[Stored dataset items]
____

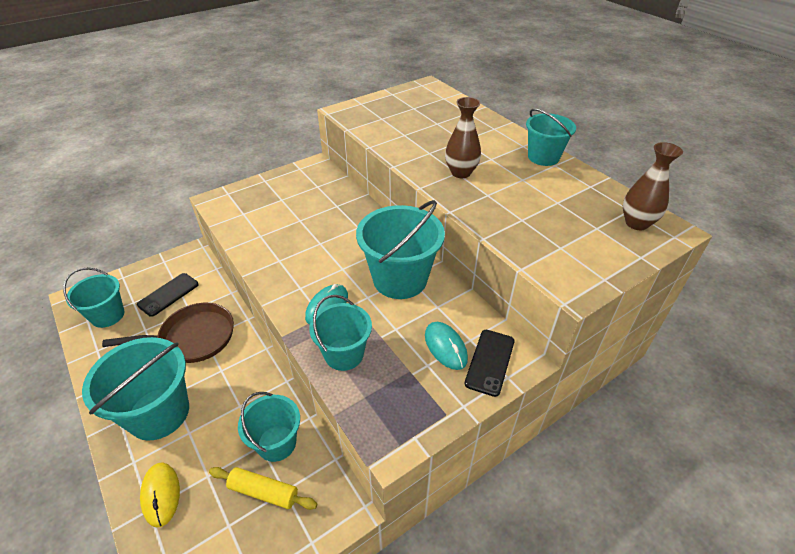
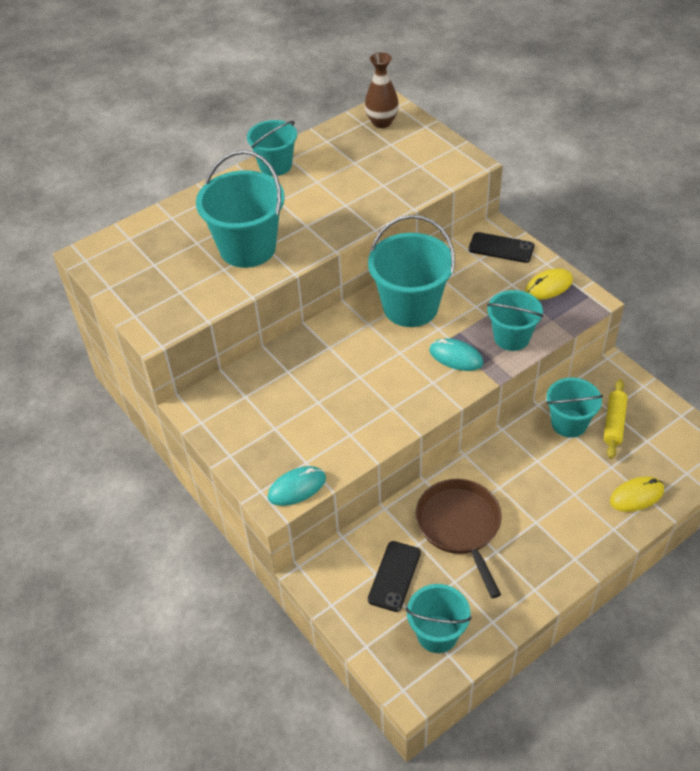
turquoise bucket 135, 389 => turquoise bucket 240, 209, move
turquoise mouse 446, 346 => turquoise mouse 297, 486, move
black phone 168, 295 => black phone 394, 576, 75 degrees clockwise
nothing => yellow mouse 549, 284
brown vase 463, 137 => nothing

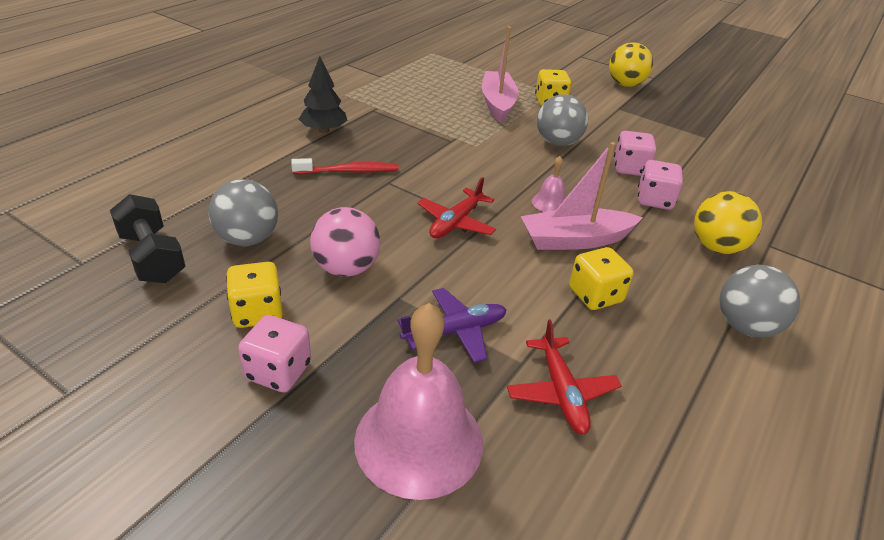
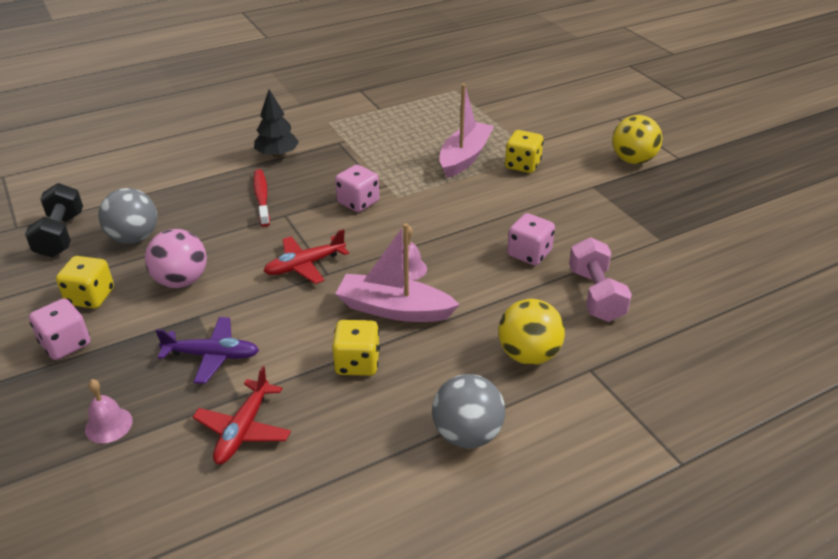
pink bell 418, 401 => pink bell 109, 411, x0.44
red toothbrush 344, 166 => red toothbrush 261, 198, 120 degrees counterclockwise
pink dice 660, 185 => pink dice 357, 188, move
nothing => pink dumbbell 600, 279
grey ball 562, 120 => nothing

____

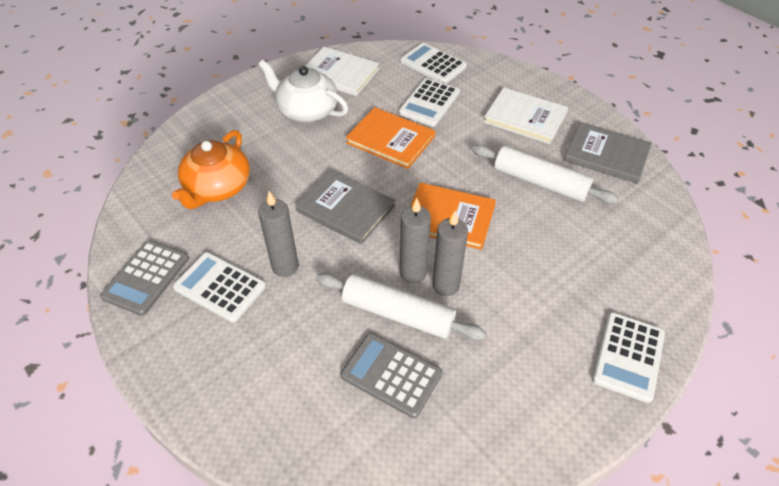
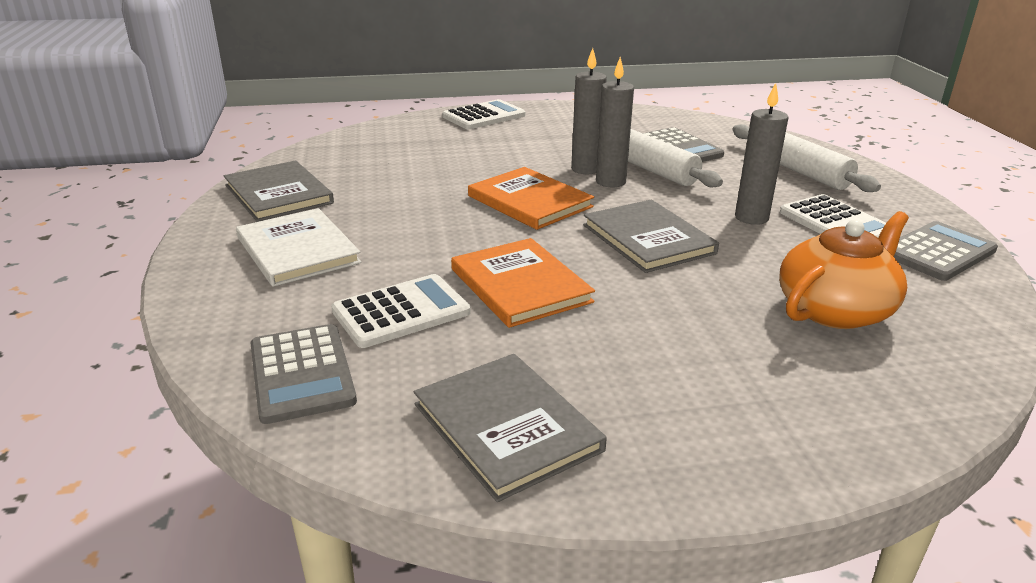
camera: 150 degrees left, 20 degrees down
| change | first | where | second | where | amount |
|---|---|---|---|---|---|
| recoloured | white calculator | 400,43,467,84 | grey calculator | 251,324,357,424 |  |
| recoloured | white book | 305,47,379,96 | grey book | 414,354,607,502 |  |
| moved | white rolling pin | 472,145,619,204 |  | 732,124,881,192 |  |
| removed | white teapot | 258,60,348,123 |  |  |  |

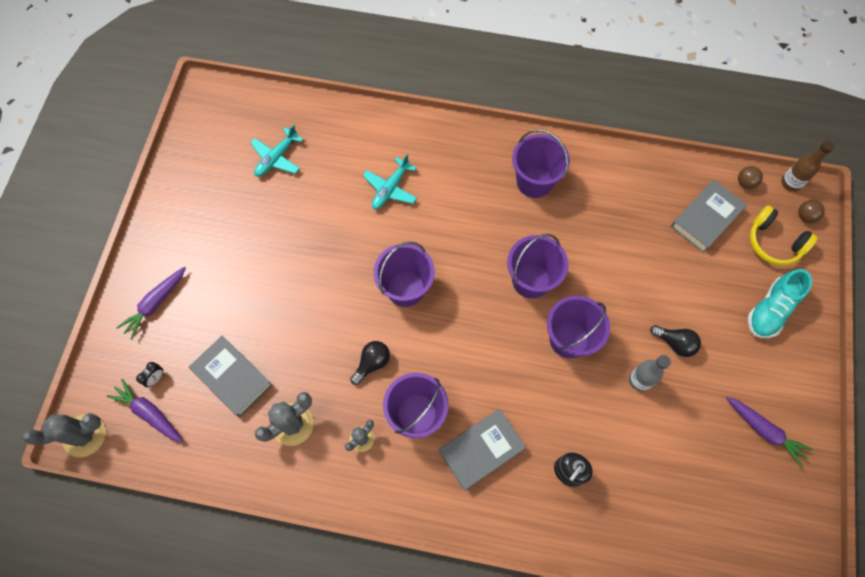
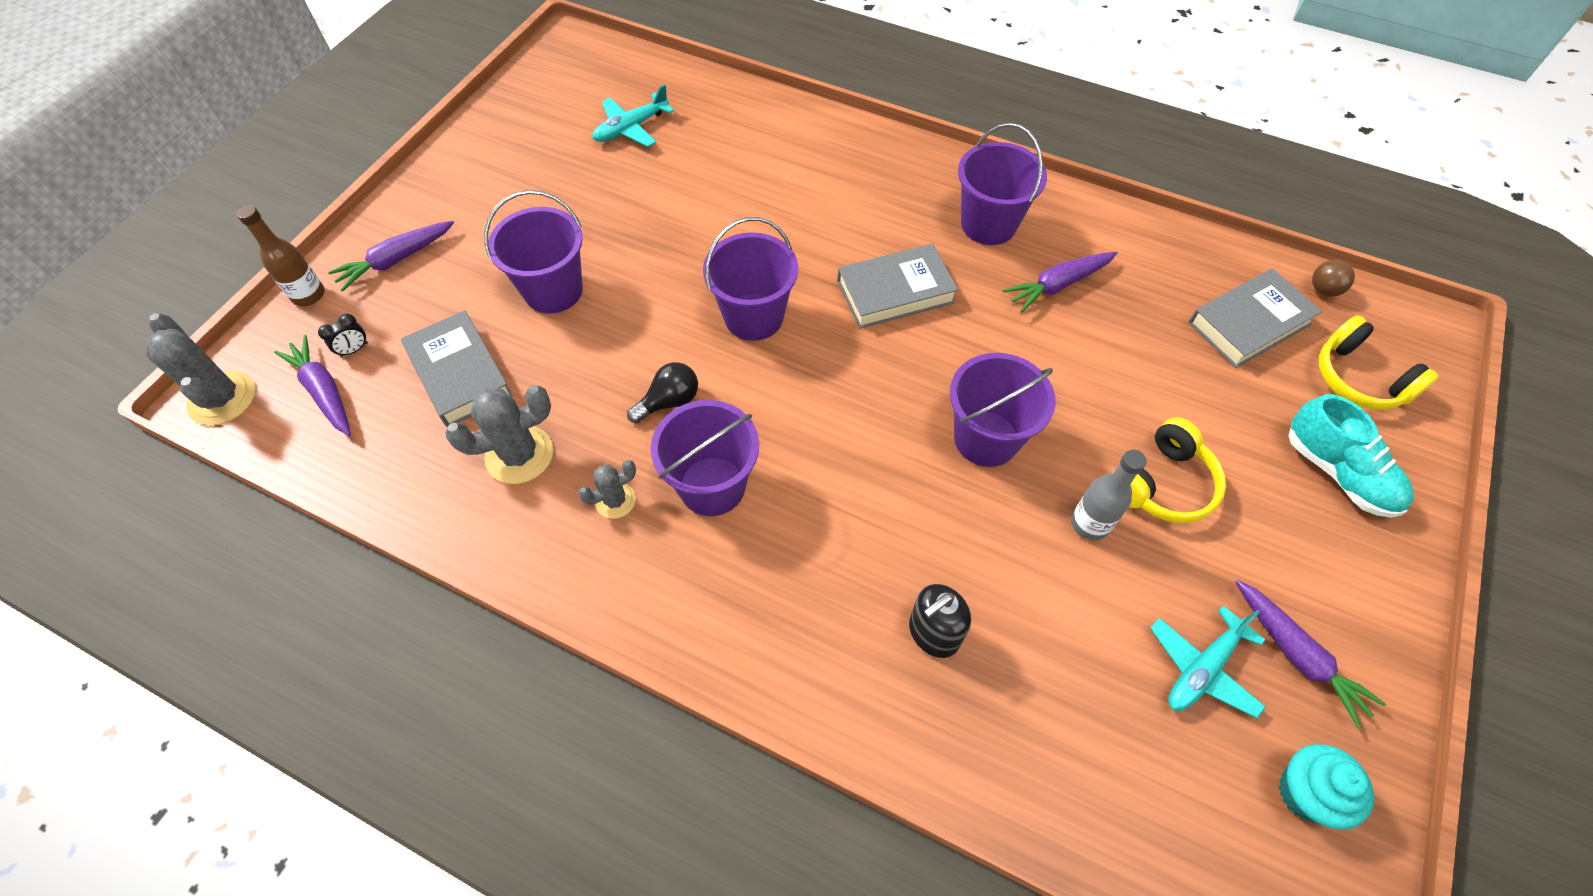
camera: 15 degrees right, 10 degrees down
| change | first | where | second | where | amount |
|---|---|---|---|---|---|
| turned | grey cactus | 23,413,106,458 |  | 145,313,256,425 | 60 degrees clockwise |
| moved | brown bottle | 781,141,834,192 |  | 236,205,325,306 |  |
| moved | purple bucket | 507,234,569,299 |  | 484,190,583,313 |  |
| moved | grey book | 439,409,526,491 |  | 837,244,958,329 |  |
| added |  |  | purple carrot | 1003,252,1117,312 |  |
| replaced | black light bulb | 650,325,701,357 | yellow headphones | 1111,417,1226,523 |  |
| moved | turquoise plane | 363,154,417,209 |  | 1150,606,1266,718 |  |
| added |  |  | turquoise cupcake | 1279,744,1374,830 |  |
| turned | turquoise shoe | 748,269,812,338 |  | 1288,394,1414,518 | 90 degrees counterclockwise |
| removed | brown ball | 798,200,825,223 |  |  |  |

____

Lines that contain "recoloured" are to be copied from the records above.

● Response to this task
| recoloured | white calculator | 400,43,467,84 | grey calculator | 251,324,357,424 |  |
| recoloured | white book | 305,47,379,96 | grey book | 414,354,607,502 |  |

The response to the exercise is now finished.